Exercise directions: Go through the material under this sentence. Return every line holding "flower".

Provided data below:

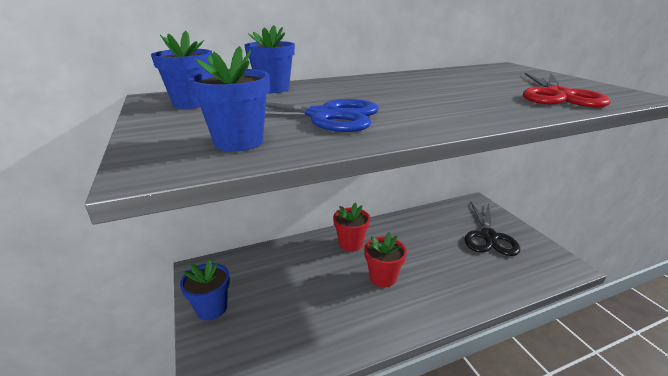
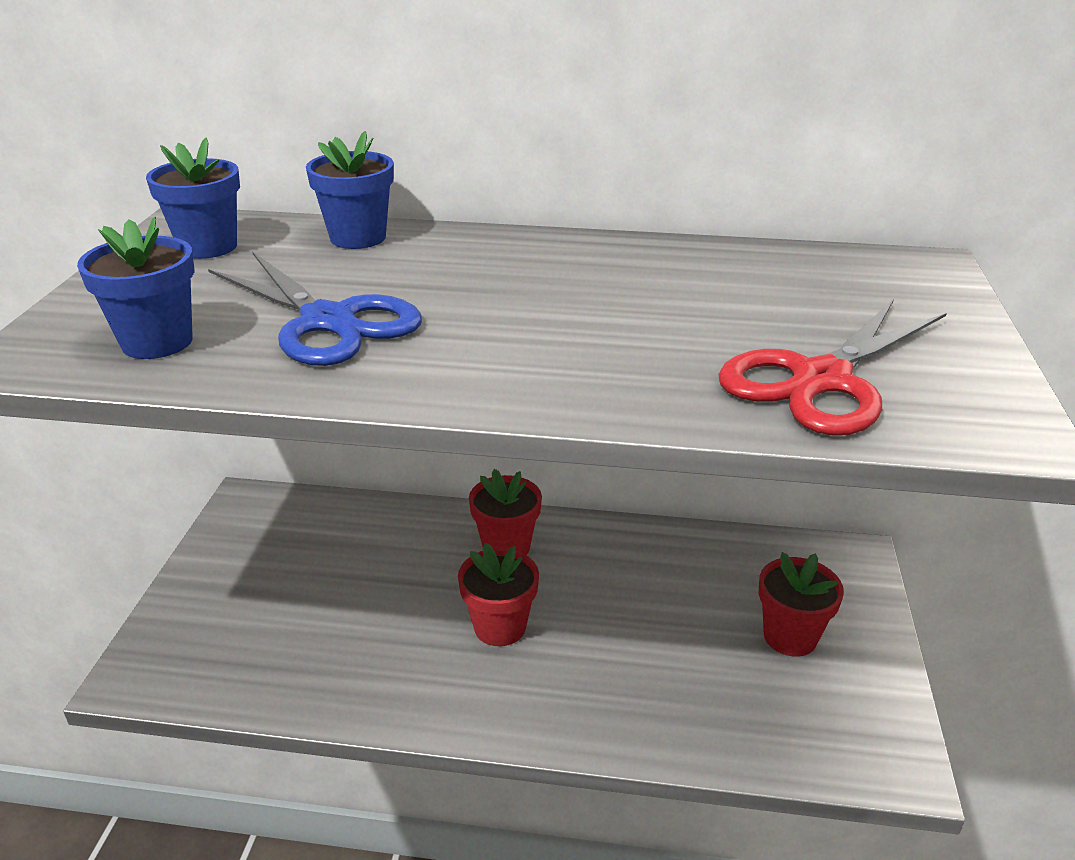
camera: 30 degrees right, 5 degrees up
(212, 308) = (218, 567): blue flower pot -> none
(488, 236) = (790, 636): black scissors -> red flower pot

End of Provided data.

Solution to this task:
(212, 308) = (218, 567): blue flower pot -> none
(488, 236) = (790, 636): black scissors -> red flower pot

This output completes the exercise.